▶ _ACTIVITY_: Repeat only the stretch of lines below that runs from the line with "blue plate F2" through the line with "blue round brick", unaltered.
--- DATA PROVIDED Enclosed Below ---
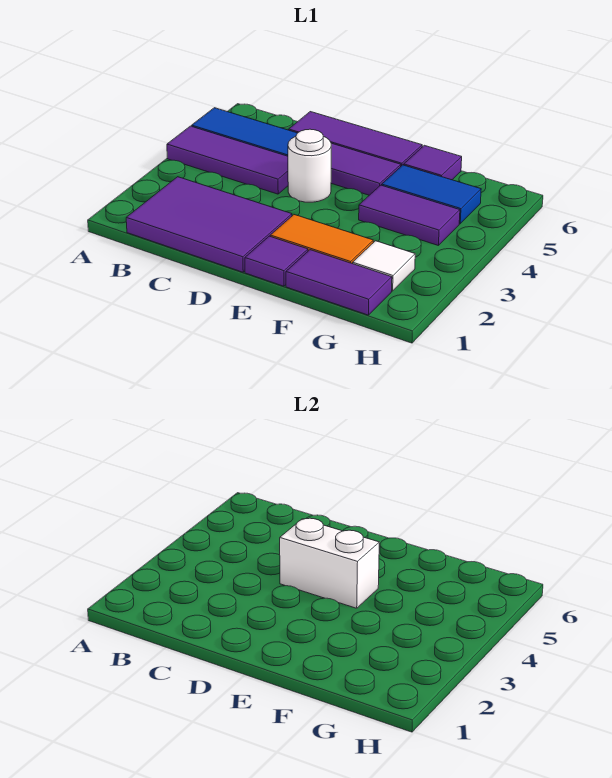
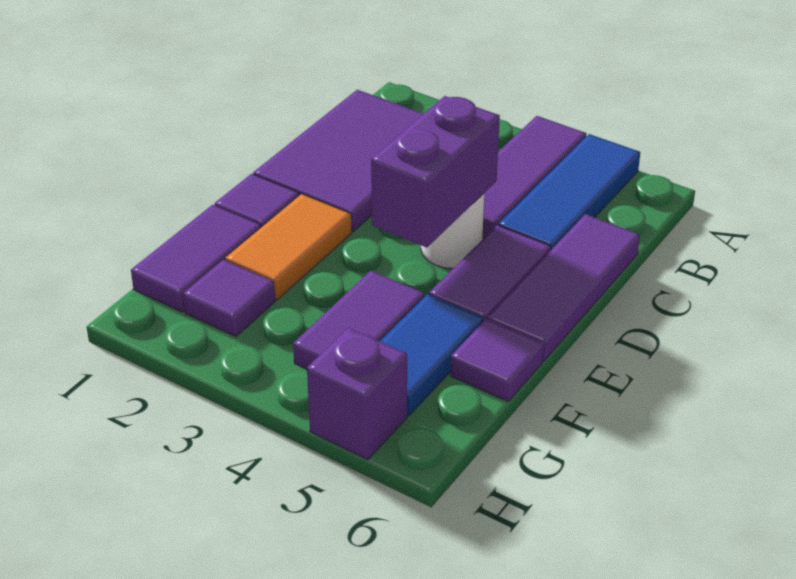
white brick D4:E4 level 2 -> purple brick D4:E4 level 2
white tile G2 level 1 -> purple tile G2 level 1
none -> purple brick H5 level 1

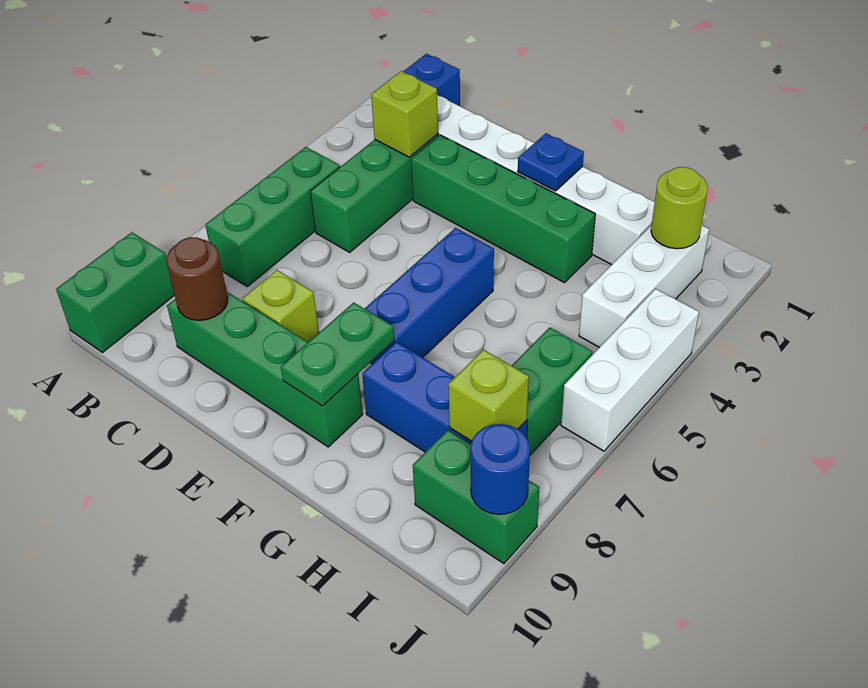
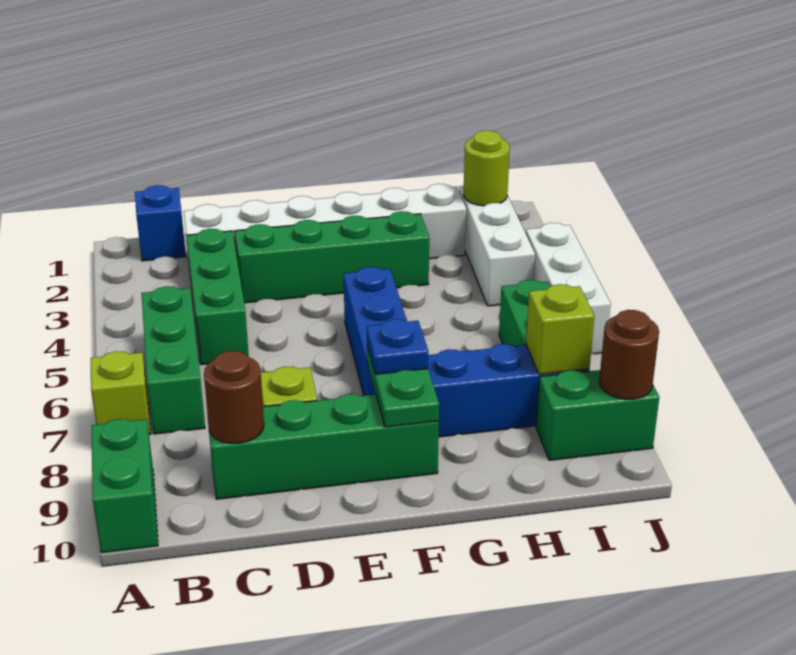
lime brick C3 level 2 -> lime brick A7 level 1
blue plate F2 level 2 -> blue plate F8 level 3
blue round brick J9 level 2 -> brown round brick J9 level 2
--- End of Enclosed DATA PROVIDED ---
--- DATA PROVIDED Enclosed Below ---
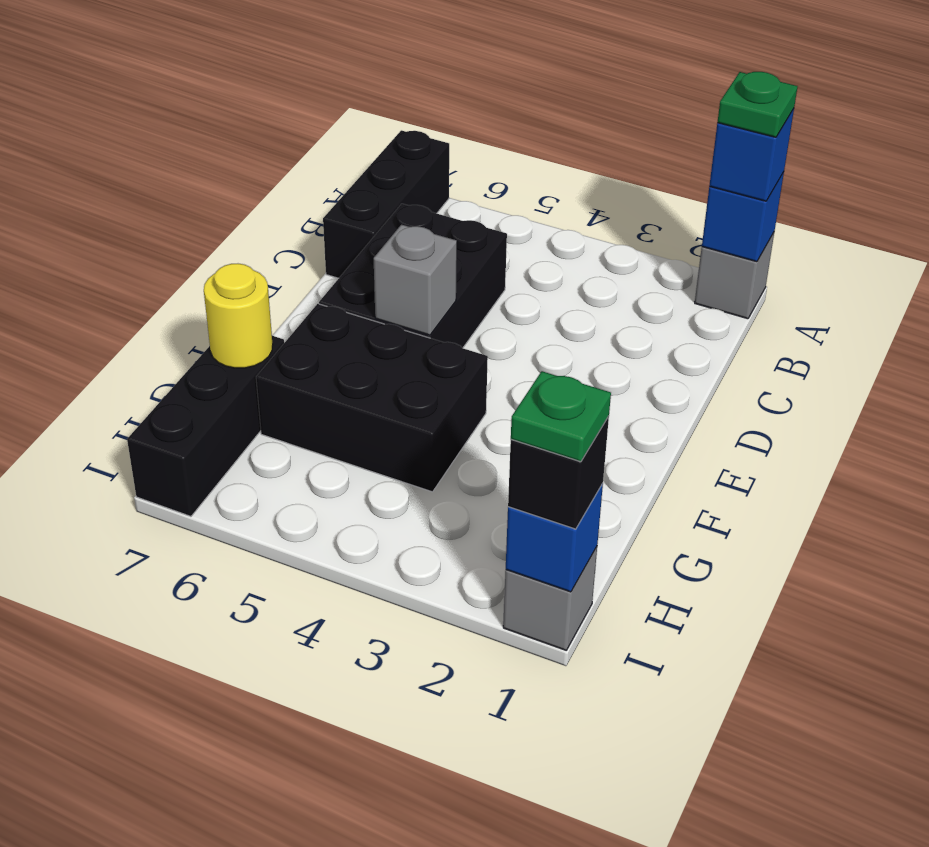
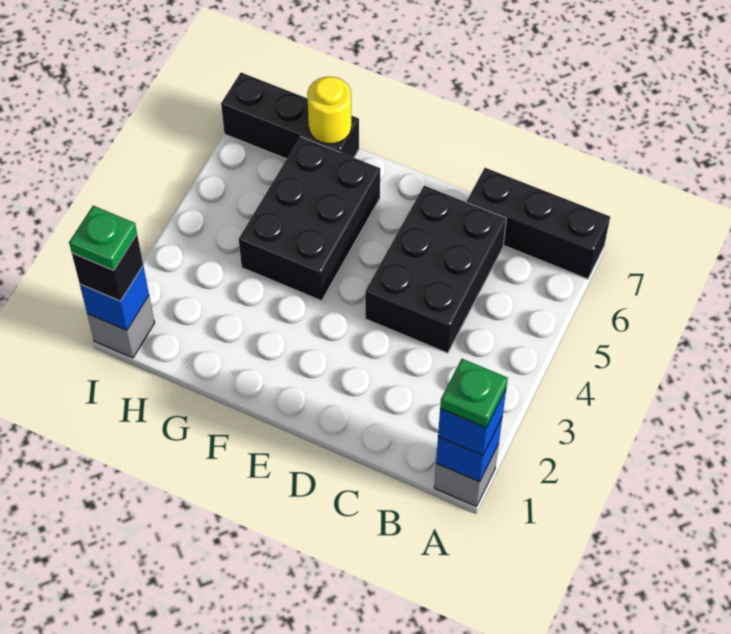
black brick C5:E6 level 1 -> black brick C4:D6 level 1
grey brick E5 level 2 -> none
--- End of Enclosed DATA PROVIDED ---
▶ _WRITTEN RESPONSE_:
blue plate F2 level 2 -> blue plate F8 level 3
blue round brick J9 level 2 -> brown round brick J9 level 2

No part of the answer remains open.